• _Task prompt_
Beneath this instruction is a listing; print exactly the lines in it starting at the line that contains "yellow box [230,104,294,167]" and going through the line that contains "turquoise cutting board [403,260,503,324]".

* * *

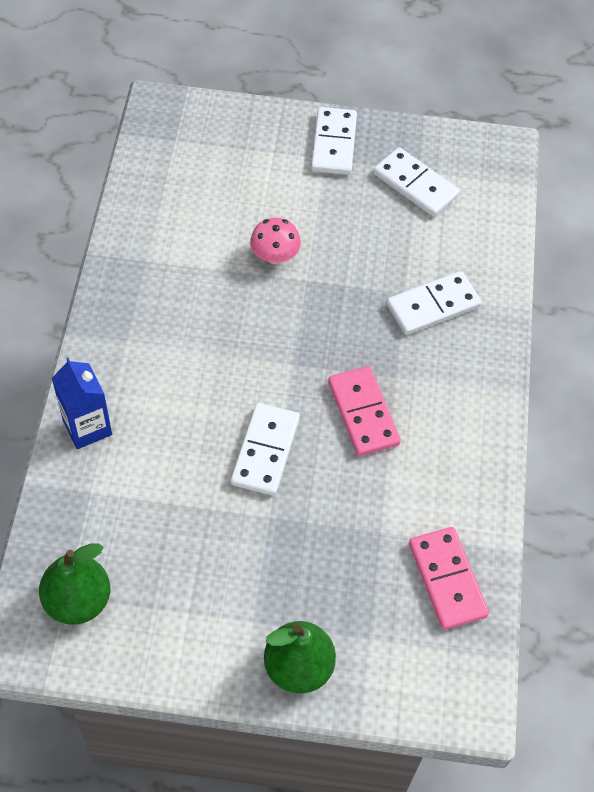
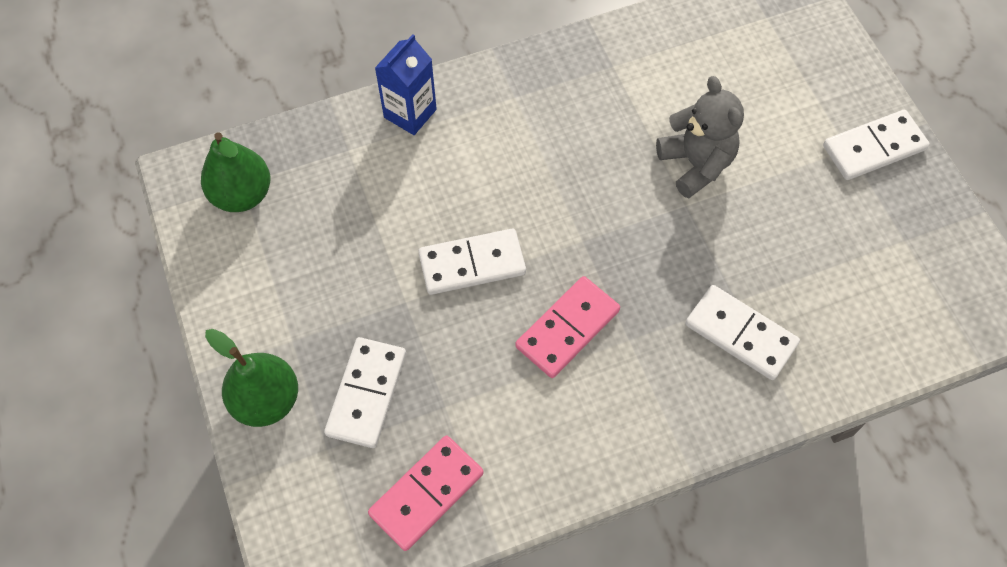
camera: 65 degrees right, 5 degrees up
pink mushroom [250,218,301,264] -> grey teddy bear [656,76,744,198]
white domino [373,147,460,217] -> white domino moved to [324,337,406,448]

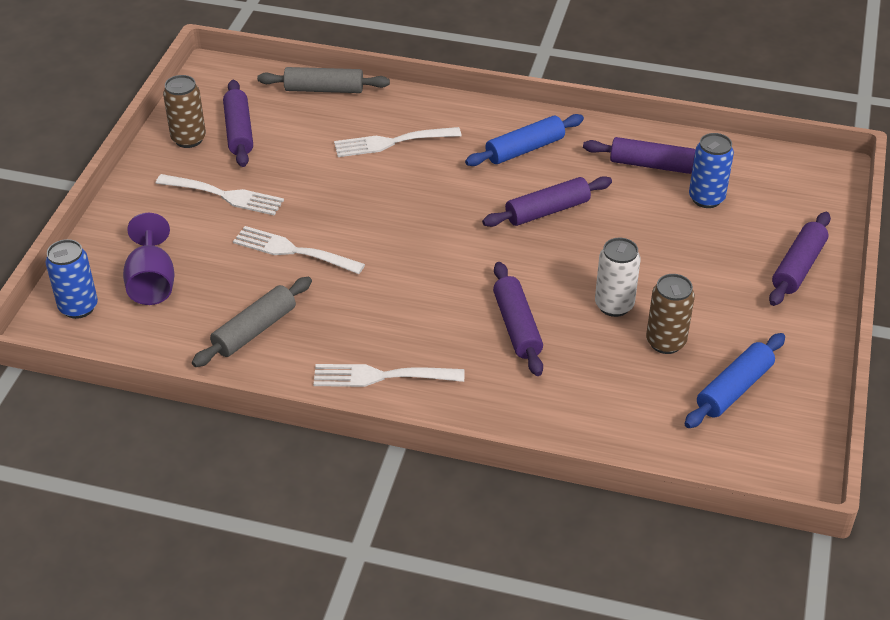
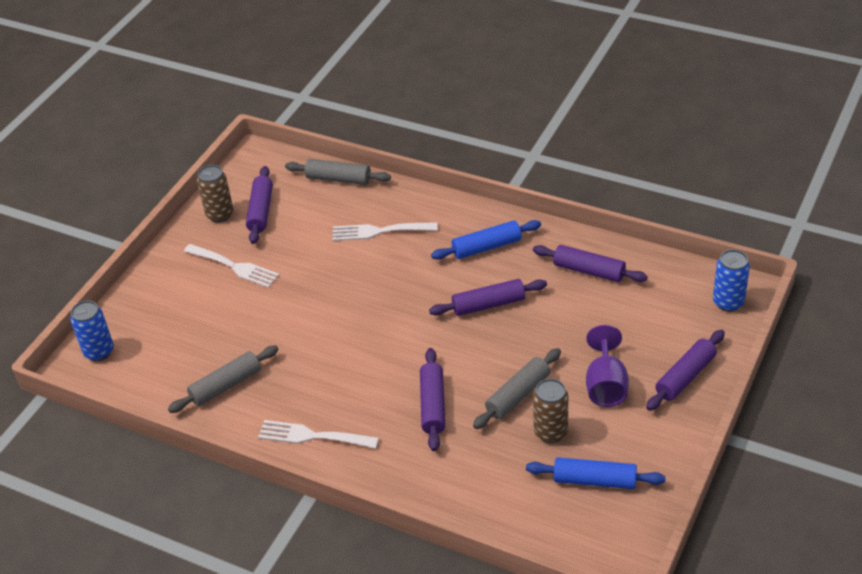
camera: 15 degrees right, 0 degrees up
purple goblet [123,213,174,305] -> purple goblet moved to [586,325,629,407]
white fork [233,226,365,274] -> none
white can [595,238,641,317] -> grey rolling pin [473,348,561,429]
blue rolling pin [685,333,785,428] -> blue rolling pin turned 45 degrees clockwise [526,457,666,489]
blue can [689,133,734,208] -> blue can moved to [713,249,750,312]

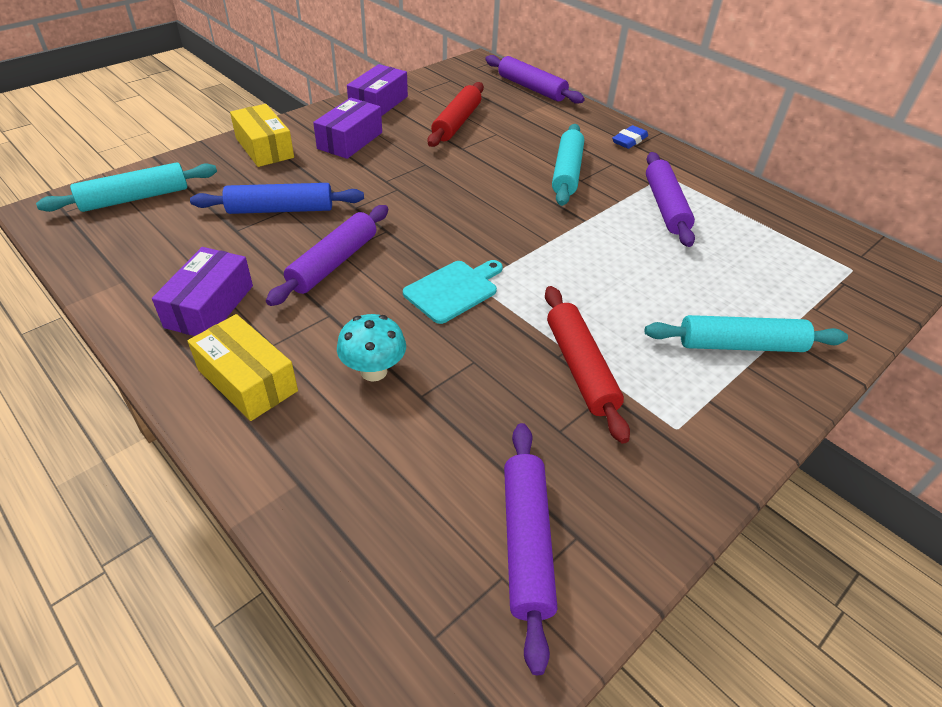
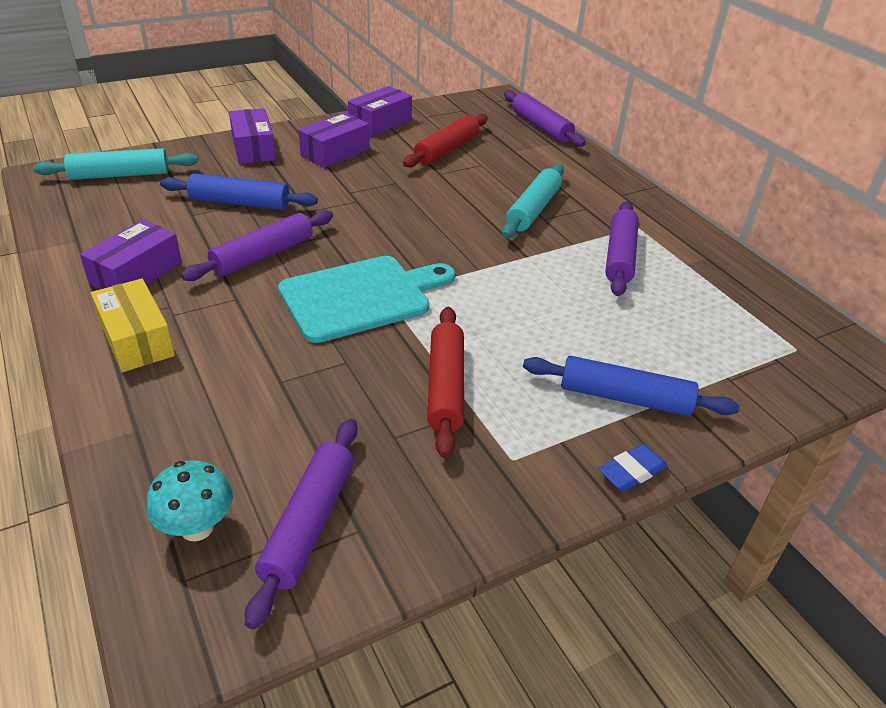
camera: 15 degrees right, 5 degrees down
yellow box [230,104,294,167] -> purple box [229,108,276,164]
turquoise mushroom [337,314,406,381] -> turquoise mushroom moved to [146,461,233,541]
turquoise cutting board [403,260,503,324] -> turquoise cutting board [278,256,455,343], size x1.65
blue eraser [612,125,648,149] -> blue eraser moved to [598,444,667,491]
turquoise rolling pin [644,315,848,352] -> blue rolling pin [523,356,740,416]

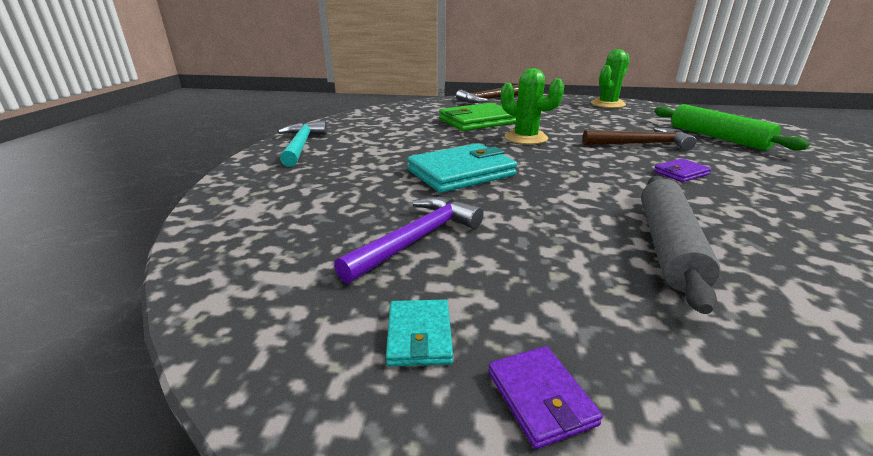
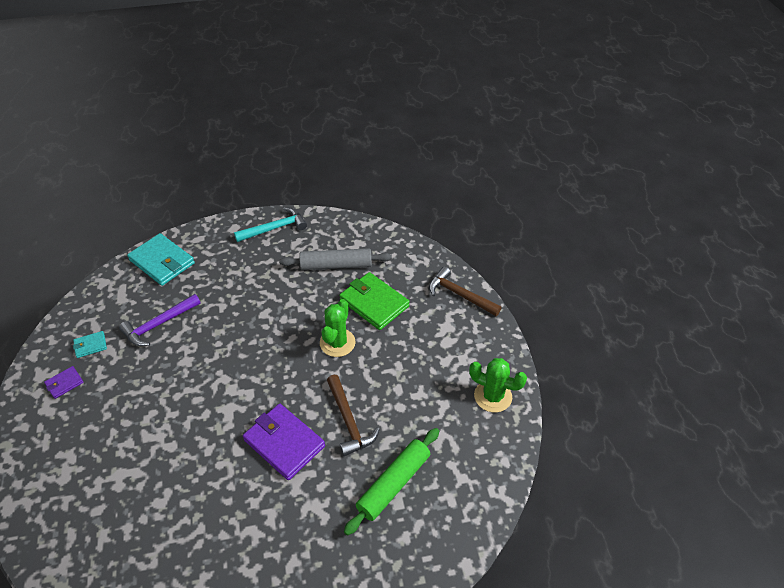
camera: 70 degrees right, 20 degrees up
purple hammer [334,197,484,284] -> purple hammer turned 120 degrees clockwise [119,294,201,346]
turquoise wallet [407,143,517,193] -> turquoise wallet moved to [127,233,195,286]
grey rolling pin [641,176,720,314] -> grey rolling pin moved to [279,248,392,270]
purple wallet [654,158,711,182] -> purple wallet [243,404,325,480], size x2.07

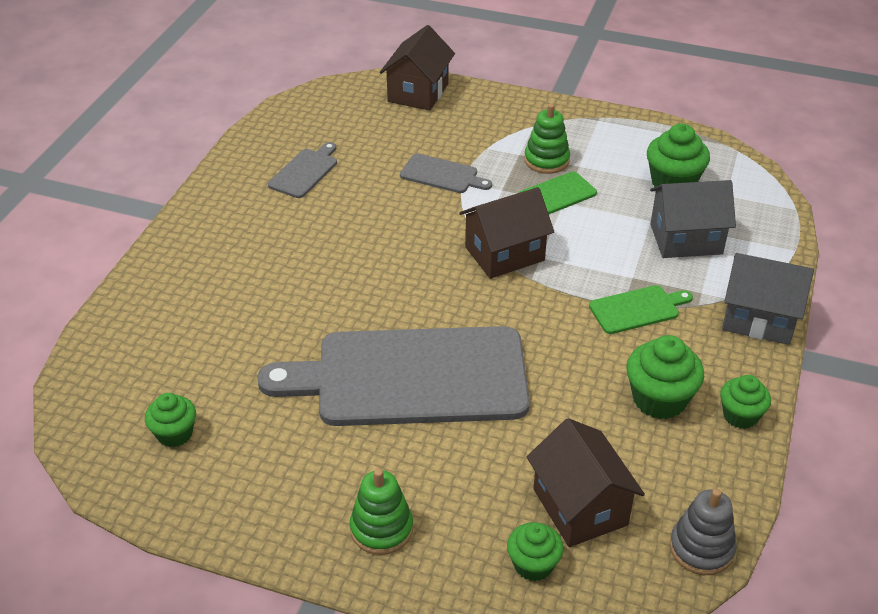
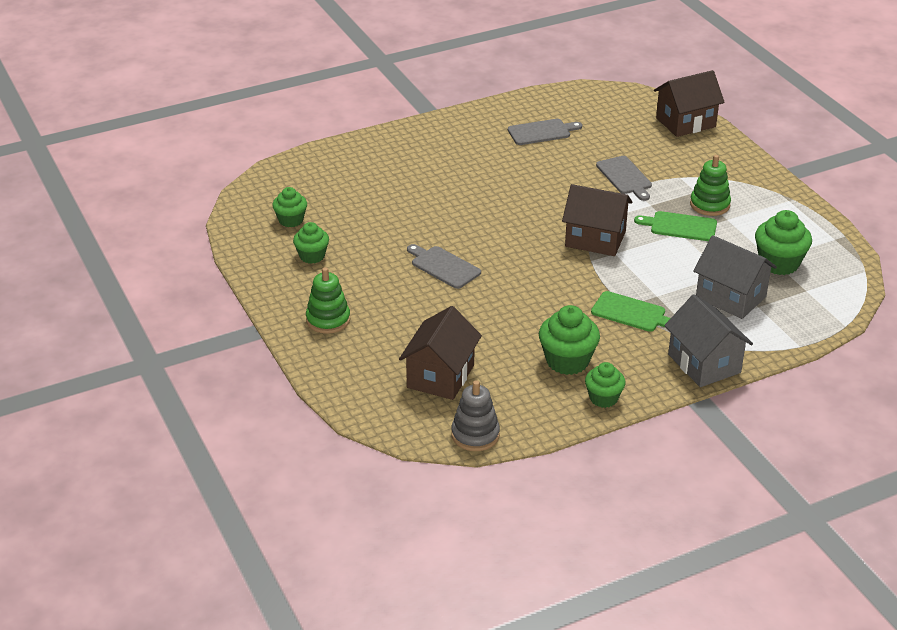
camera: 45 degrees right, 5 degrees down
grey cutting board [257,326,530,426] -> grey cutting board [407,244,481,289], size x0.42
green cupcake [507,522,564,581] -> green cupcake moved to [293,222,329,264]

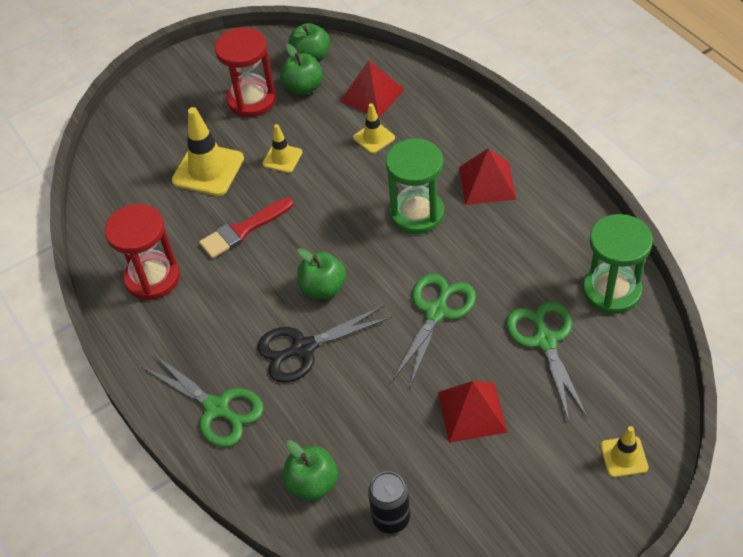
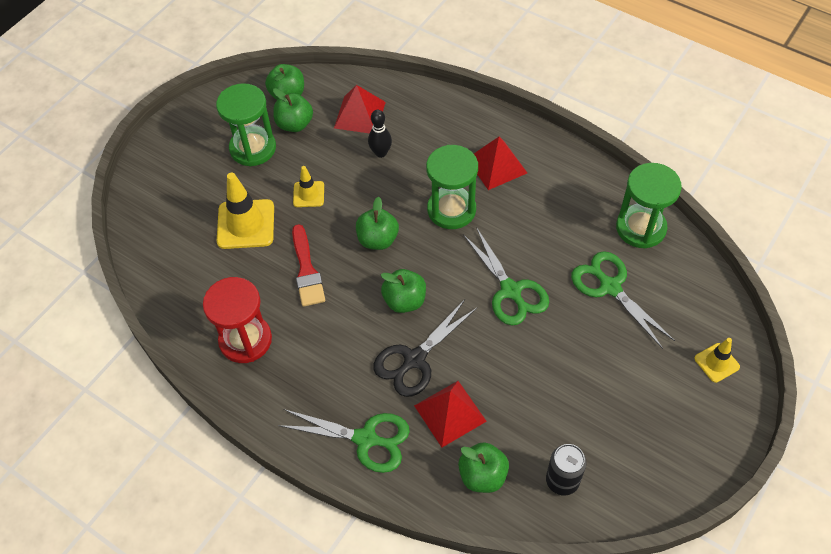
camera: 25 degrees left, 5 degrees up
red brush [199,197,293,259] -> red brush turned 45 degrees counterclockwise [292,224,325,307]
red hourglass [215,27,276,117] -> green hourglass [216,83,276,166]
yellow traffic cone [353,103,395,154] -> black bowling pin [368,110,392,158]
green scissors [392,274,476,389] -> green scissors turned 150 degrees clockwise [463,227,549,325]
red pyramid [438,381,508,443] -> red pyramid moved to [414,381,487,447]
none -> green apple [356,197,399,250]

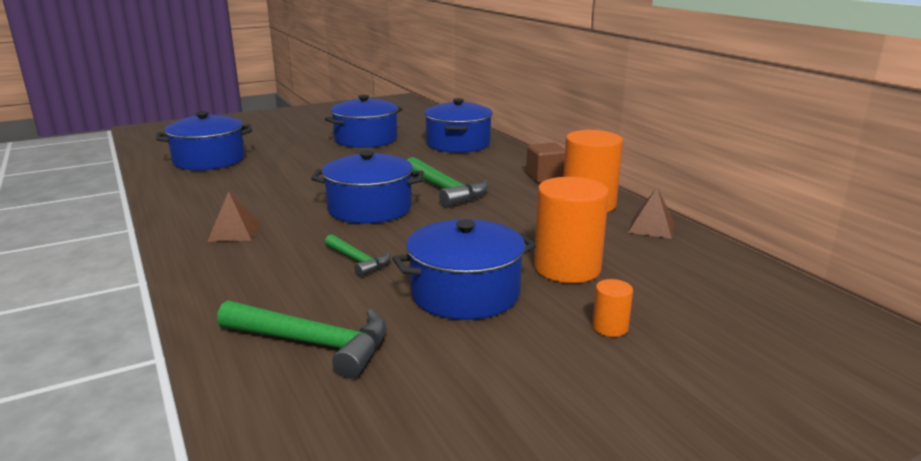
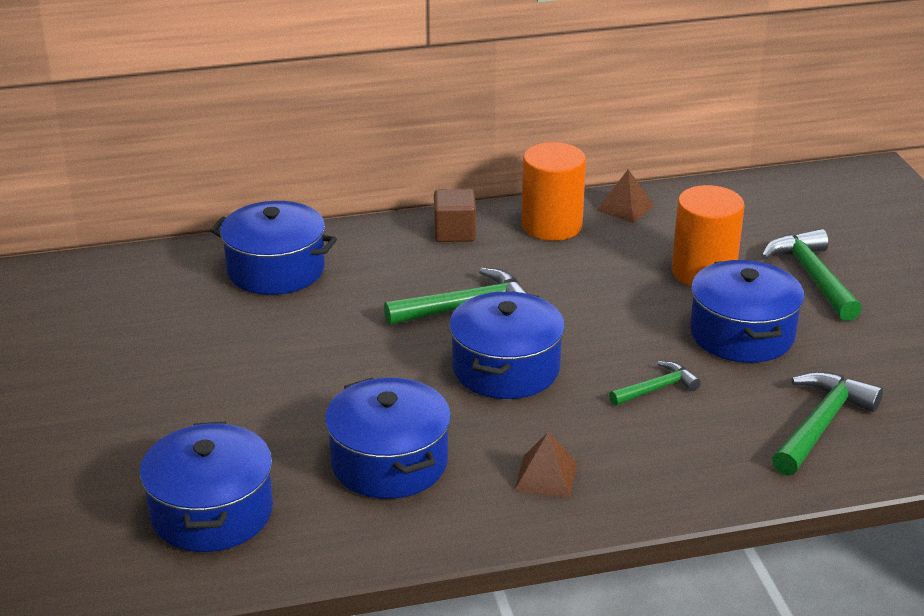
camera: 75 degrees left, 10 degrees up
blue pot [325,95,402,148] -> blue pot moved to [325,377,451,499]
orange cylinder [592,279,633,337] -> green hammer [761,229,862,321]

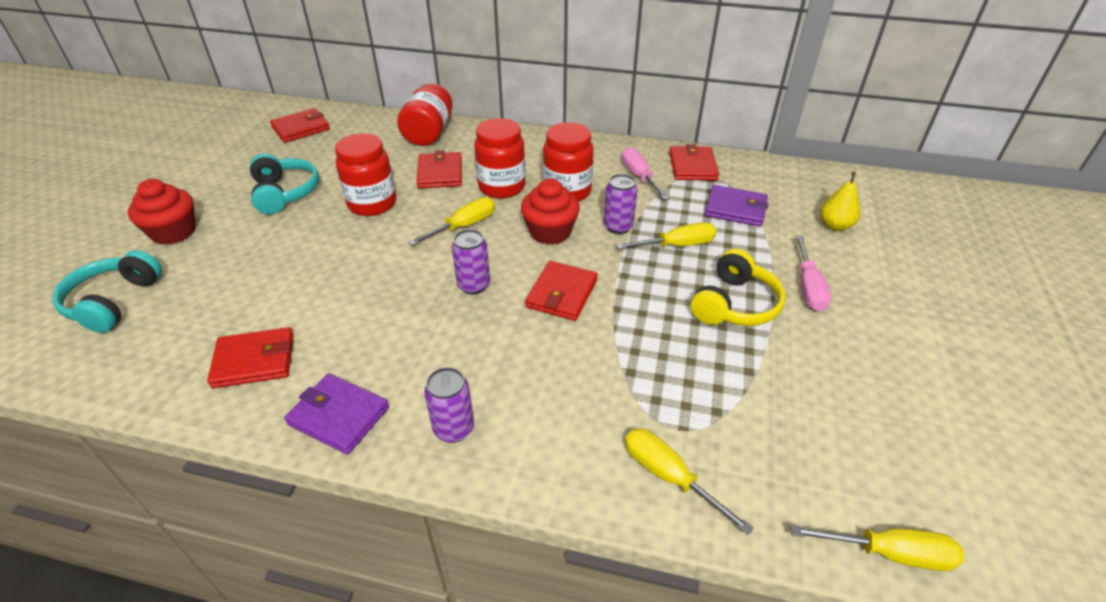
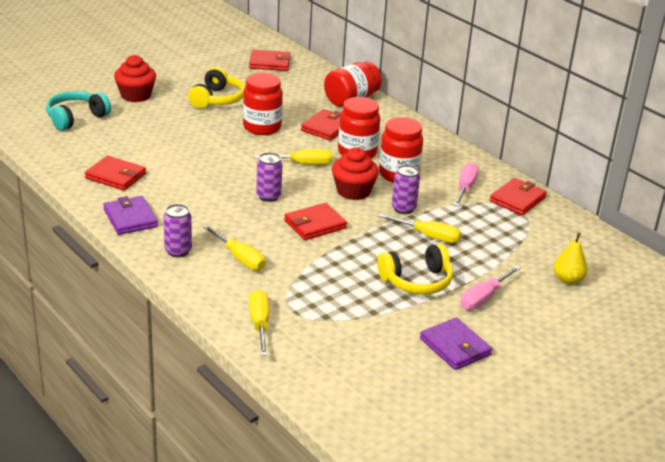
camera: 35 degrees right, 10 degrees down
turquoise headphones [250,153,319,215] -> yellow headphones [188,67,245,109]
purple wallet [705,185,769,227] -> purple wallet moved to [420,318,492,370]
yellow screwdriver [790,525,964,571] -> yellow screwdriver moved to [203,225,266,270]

* * *

• _Reply_
yellow box [230,104,294,167] -> purple box [229,108,276,164]
turquoise mushroom [337,314,406,381] -> turquoise mushroom moved to [146,461,233,541]
turquoise cutting board [403,260,503,324] -> turquoise cutting board [278,256,455,343], size x1.65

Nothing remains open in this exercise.